Before-and-after object listings
▬▬▬

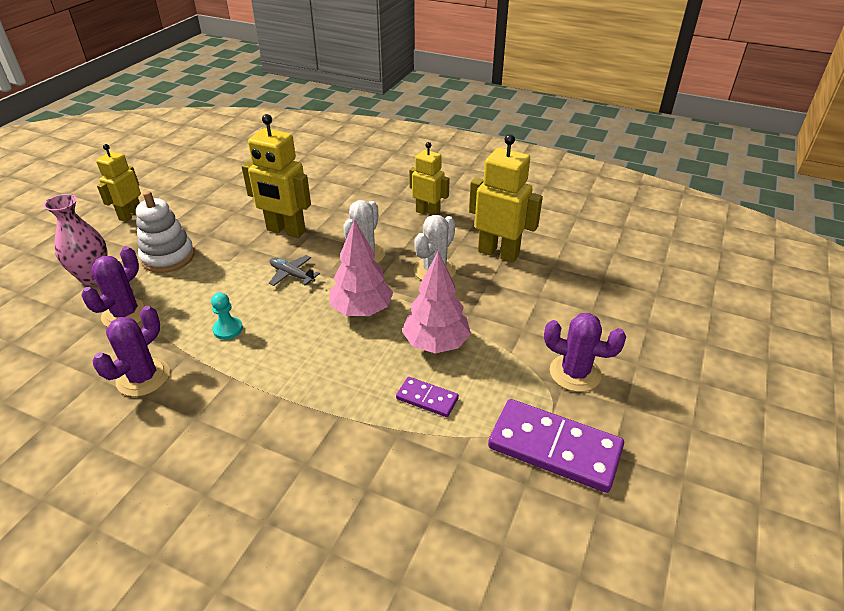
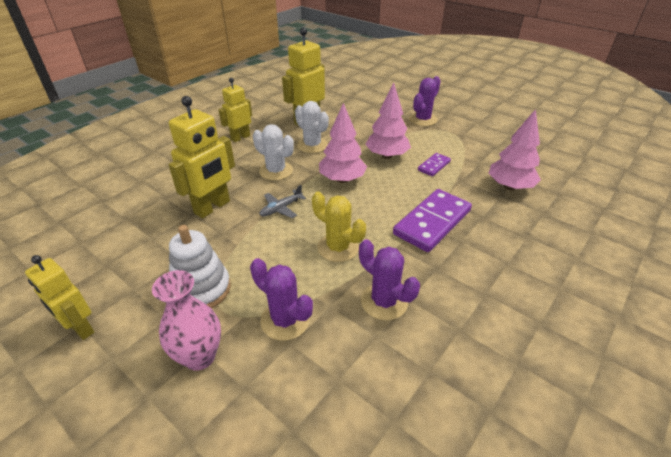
camera: 75 degrees left, 0 degrees up
(228, 329) = (338, 247): turquoise pawn -> yellow cactus
(396, 502) = (509, 187): none -> pink tree
(554, 448) = (474, 135): purple domino -> purple domino (432, 222)

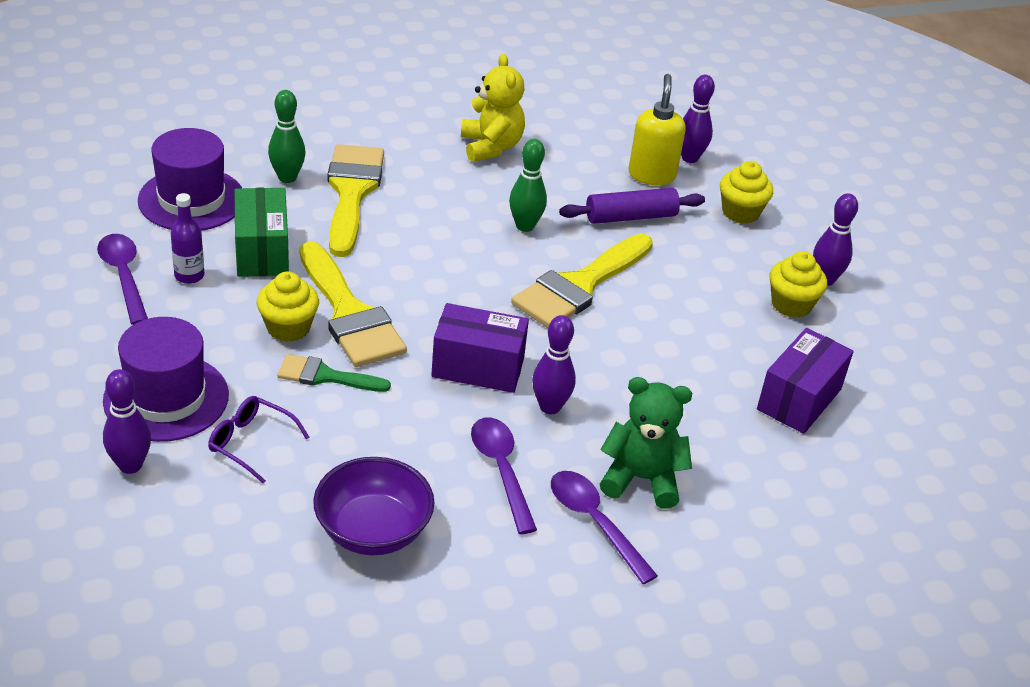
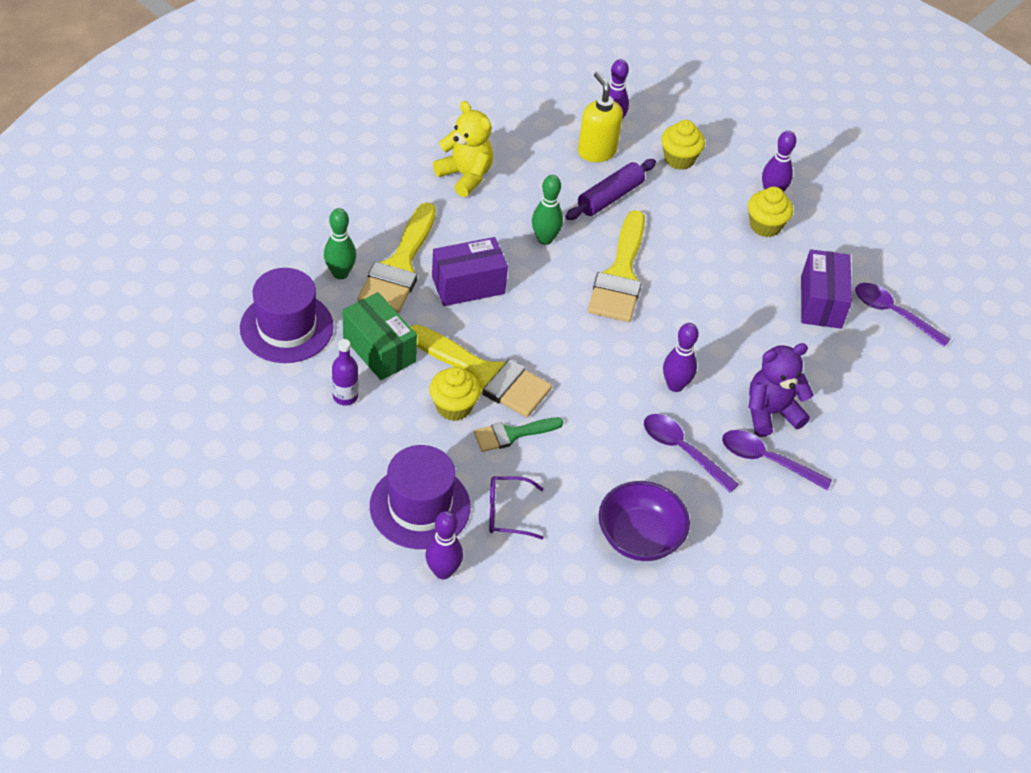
camera: 30 degrees left, 10 degrees up
(124, 276) = (298, 420): purple spoon -> purple spoon (893, 314)
(351, 193) = (399, 266): yellow brush -> yellow brush turned 135 degrees counterclockwise
(478, 367) = (606, 377): purple box -> purple box (468, 285)
(641, 479) = (770, 413): green teddy bear -> purple teddy bear

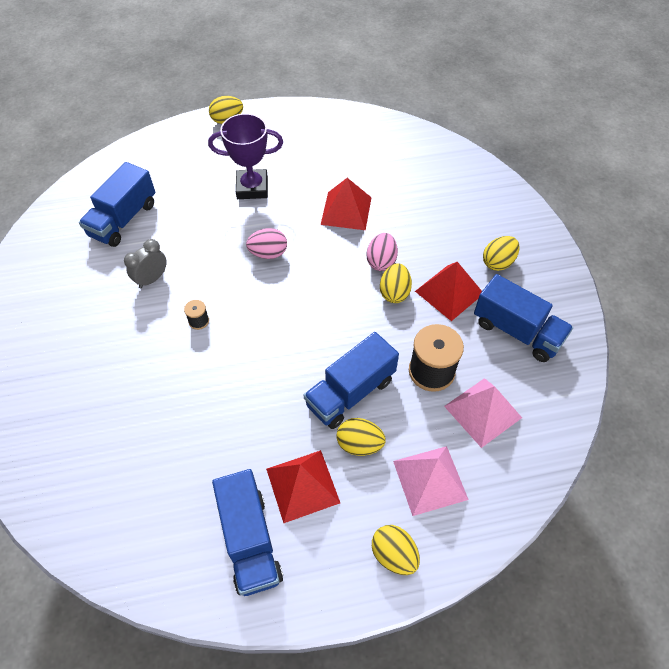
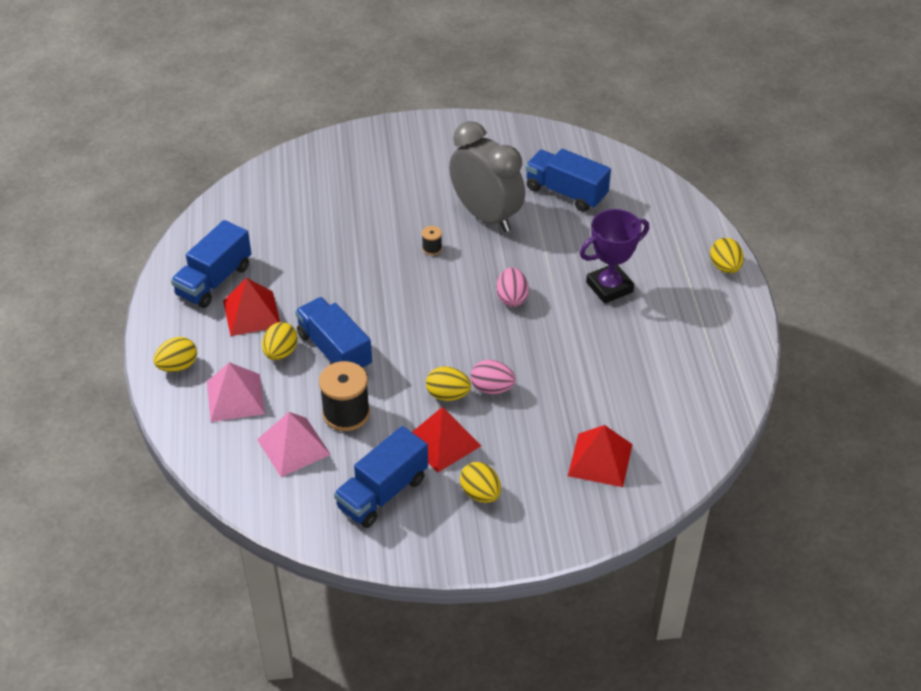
camera: 95 degrees right, 10 degrees down
(152, 279) = (486, 216): grey clock -> grey clock, size x2.17
(250, 541) = (214, 281): blue truck -> blue truck turned 45 degrees counterclockwise
(252, 188) = (609, 287): purple trophy -> purple trophy turned 60 degrees clockwise
(346, 210) = (570, 364): red pyramid -> red pyramid (600, 460)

▬▬▬

• INSTRUCTIONS TO FOLLOW
The answer is the entries above, given again exactly, with no pictures among them.

• TASK ANSWER
camera: 75 degrees left, 0 degrees up
(228, 329) = (338, 247): turquoise pawn -> yellow cactus
(396, 502) = (509, 187): none -> pink tree
(554, 448) = (474, 135): purple domino -> purple domino (432, 222)

camera: 30 degrees left, 10 degrees up
(124, 276) = (298, 420): purple spoon -> purple spoon (893, 314)
(351, 193) = (399, 266): yellow brush -> yellow brush turned 135 degrees counterclockwise
(478, 367) = (606, 377): purple box -> purple box (468, 285)
(641, 479) = (770, 413): green teddy bear -> purple teddy bear

camera: 95 degrees right, 10 degrees down
(152, 279) = (486, 216): grey clock -> grey clock, size x2.17
(250, 541) = (214, 281): blue truck -> blue truck turned 45 degrees counterclockwise
(252, 188) = (609, 287): purple trophy -> purple trophy turned 60 degrees clockwise
(346, 210) = (570, 364): red pyramid -> red pyramid (600, 460)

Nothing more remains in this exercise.